● **What needs to be done**: Apart from the images, every record below must be given again without alteration.

● **Available records**:
•••••

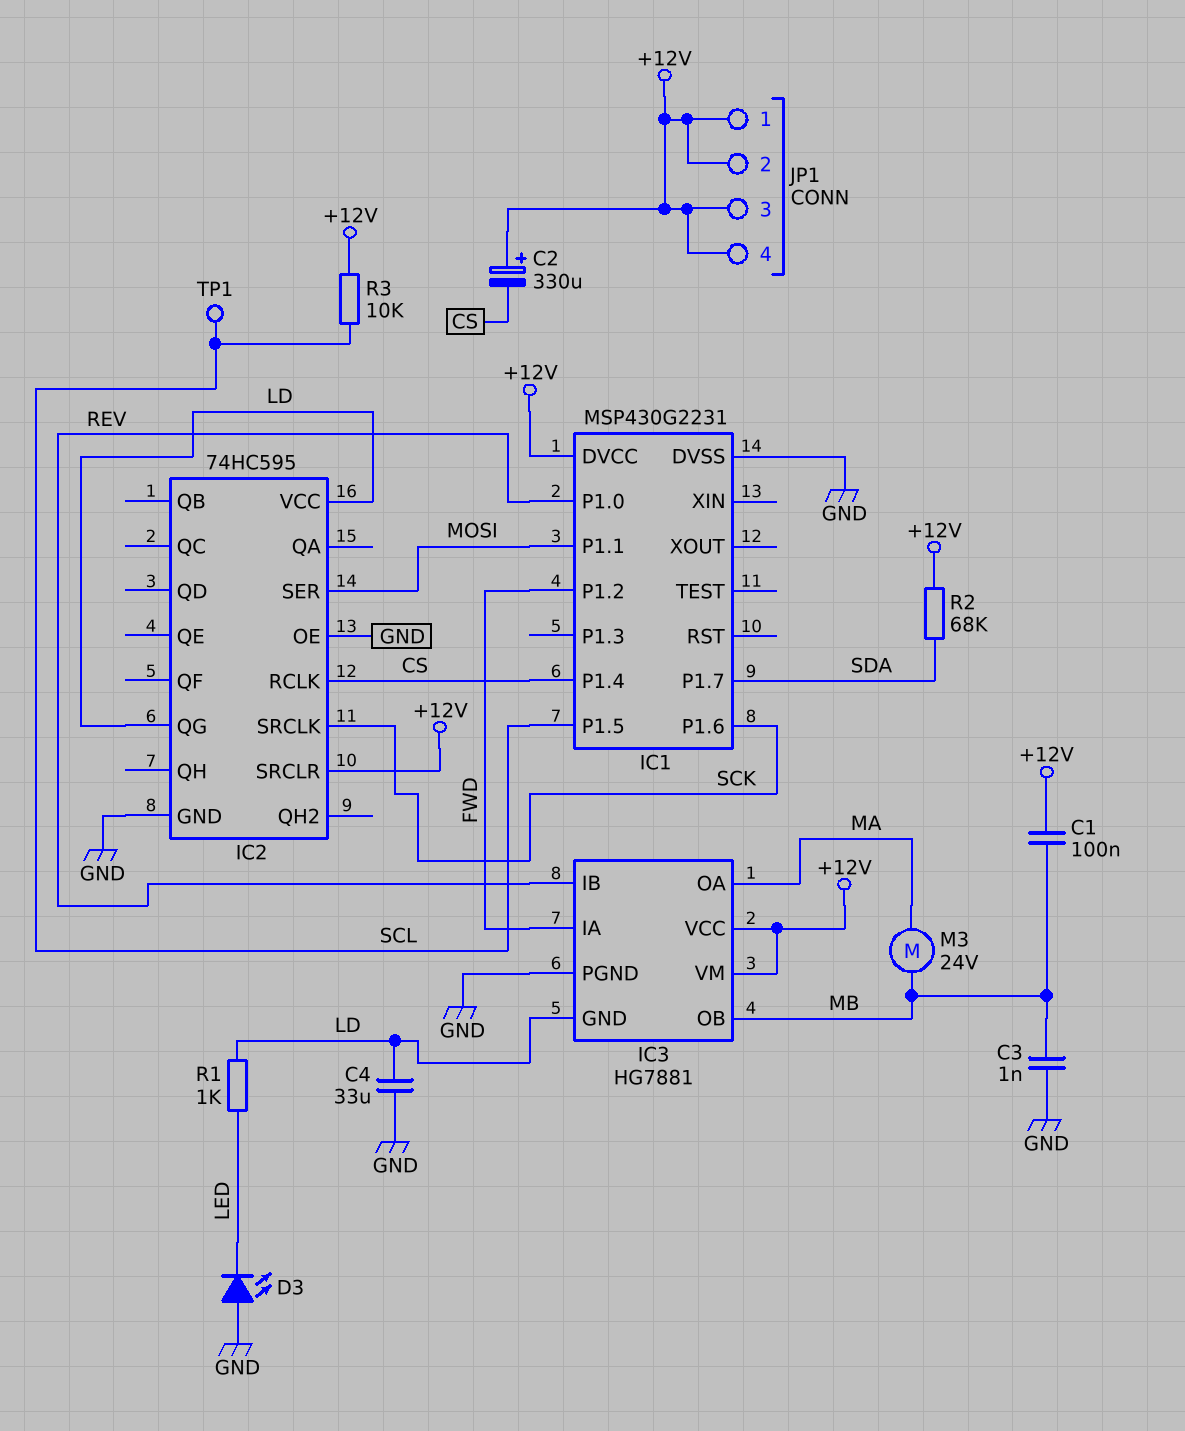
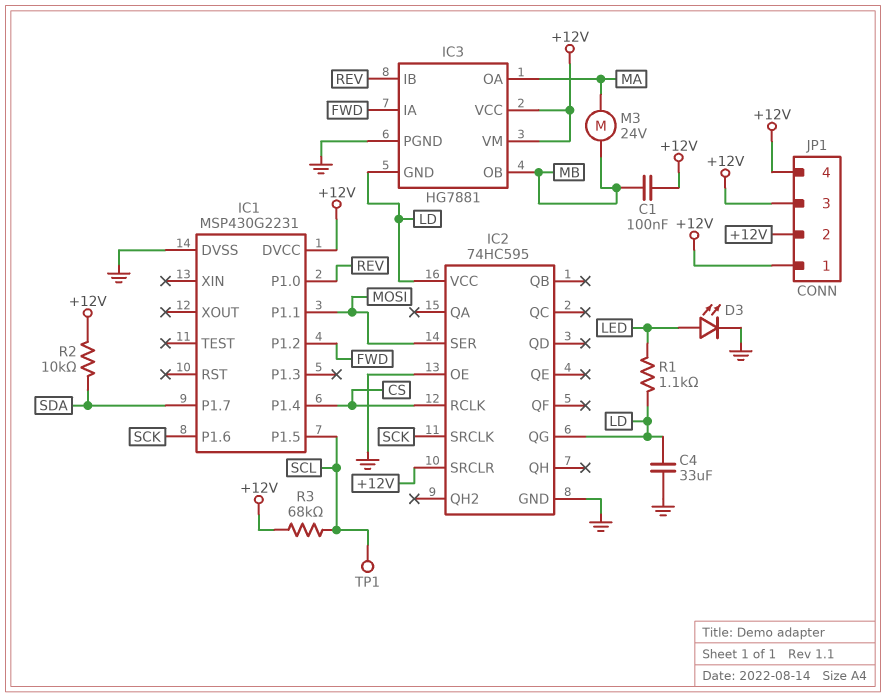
C2: 330uF (plus +12V, minus CS) -> none
C3: 1nF (GND, MB) -> none
D3: LED (A GND, K LED) -> LED (A LED, K GND)
R1: 1k (LD, LED) -> 1.1k (LD, LED)
R2: 68k (+12V, SDA) -> 10k (+12V, SDA)
R3: 10k (+12V, SCL) -> 68k (+12V, SCL)

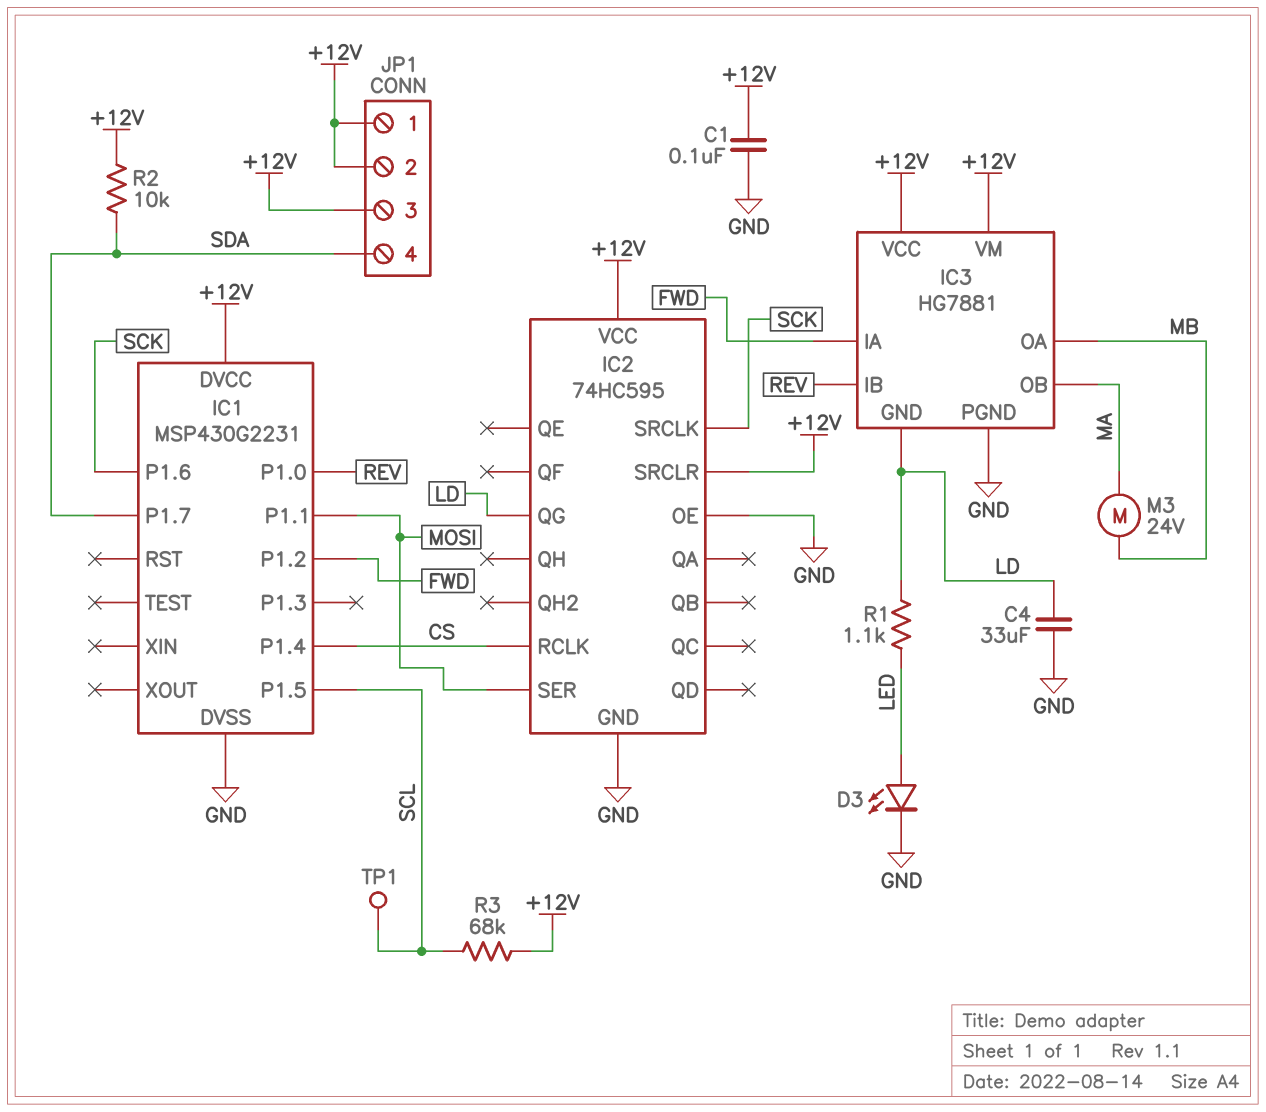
C1: 100nF (+12V, MB) -> 100nF (+12V, GND)
IC2 pin VCC: LD -> +12V
IC3 pin OA: MA -> MB
IC3 pin OB: MB -> MA
JP1 pin 4: +12V -> SDA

•••••

● **Reply**:
C2: 330uF (plus +12V, minus CS) -> none
C3: 1nF (GND, MB) -> none
D3: LED (A GND, K LED) -> LED (A LED, K GND)
R1: 1k (LD, LED) -> 1.1k (LD, LED)
R2: 68k (+12V, SDA) -> 10k (+12V, SDA)
R3: 10k (+12V, SCL) -> 68k (+12V, SCL)

C1: 100nF (+12V, MB) -> 100nF (+12V, GND)
IC2 pin VCC: LD -> +12V
IC3 pin OA: MA -> MB
IC3 pin OB: MB -> MA
JP1 pin 4: +12V -> SDA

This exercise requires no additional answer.